Task brief:
Reproduce word for word every line from the one containing "cyan cone F3 level 2 -> none" to the final line of the data below; omit the pictures.

____________

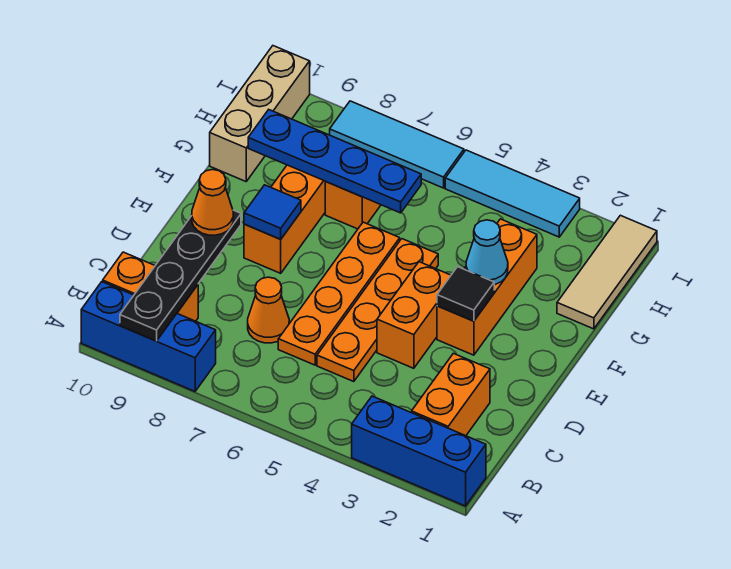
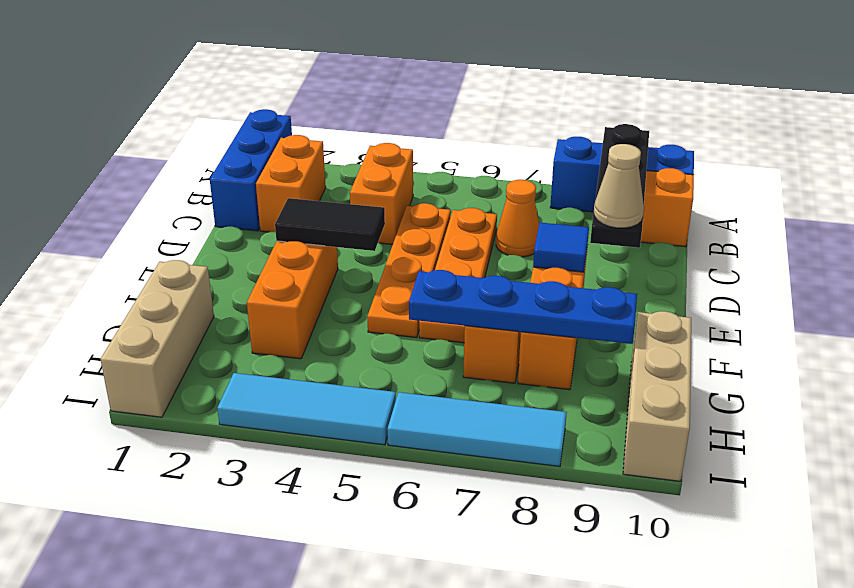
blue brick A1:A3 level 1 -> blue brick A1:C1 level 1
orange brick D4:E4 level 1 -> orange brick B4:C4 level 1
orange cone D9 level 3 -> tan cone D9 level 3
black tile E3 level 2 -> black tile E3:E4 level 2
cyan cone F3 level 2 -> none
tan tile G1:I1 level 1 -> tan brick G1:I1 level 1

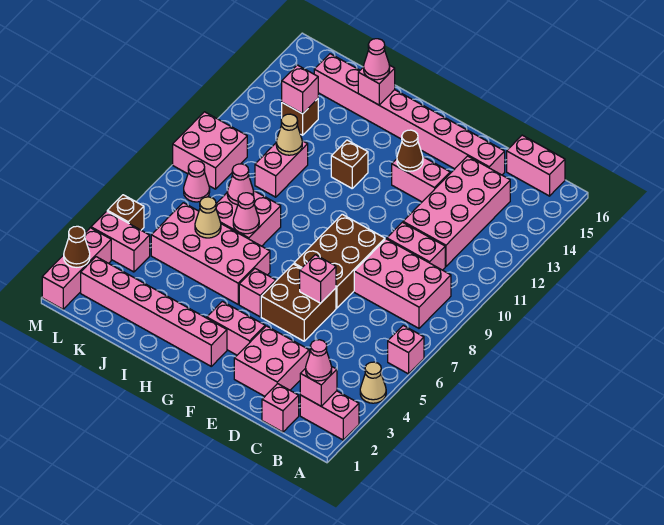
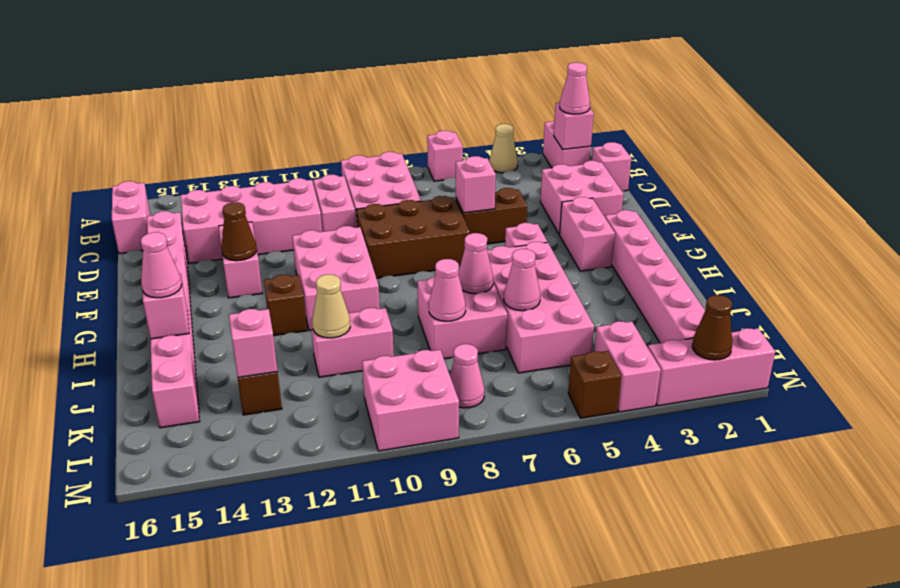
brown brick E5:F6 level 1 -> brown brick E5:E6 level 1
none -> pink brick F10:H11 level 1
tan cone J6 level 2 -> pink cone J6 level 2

____________

Result of the task:
cyan cone F3 level 2 -> none
tan tile G1:I1 level 1 -> tan brick G1:I1 level 1

brown brick E5:F6 level 1 -> brown brick E5:E6 level 1
none -> pink brick F10:H11 level 1
tan cone J6 level 2 -> pink cone J6 level 2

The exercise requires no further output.